### Data extract
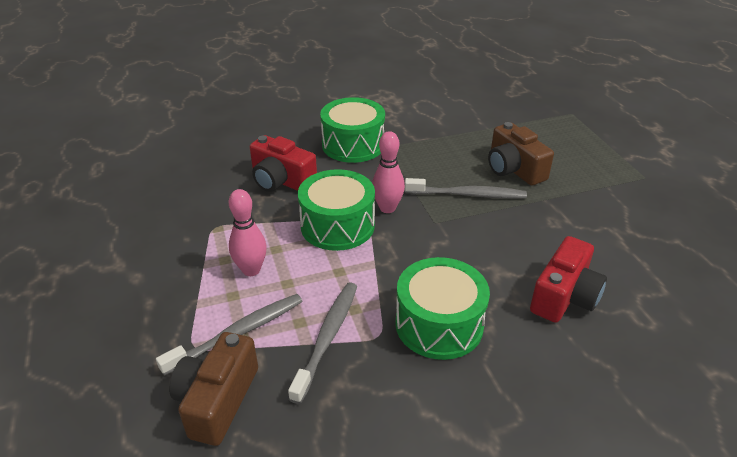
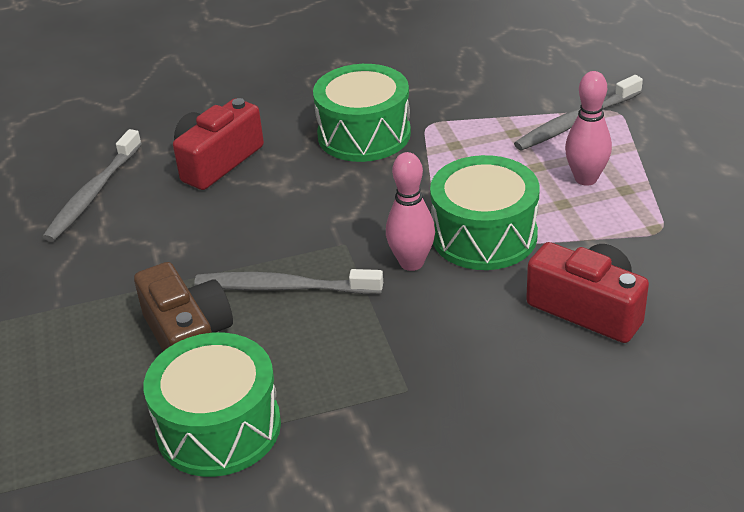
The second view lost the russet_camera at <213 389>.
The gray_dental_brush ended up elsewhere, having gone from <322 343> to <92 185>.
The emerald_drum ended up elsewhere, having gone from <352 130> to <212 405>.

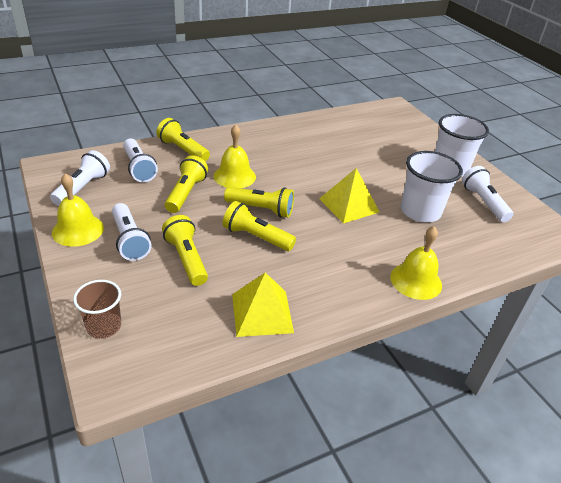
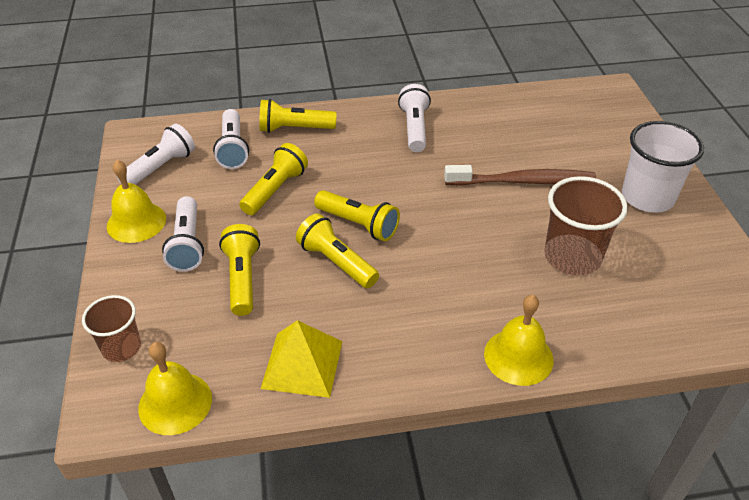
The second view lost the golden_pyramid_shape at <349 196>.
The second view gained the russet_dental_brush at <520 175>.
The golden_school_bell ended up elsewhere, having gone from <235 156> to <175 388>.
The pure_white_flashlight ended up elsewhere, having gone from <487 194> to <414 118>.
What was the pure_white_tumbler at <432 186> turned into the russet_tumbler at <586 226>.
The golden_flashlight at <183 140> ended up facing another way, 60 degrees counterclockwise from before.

### Work to complete
The answer must be every line from the records above that contains "view".

### Finished exercise
The second view lost the russet_camera at <213 389>.
The second view lost the golden_pyramid_shape at <349 196>.
The second view gained the russet_dental_brush at <520 175>.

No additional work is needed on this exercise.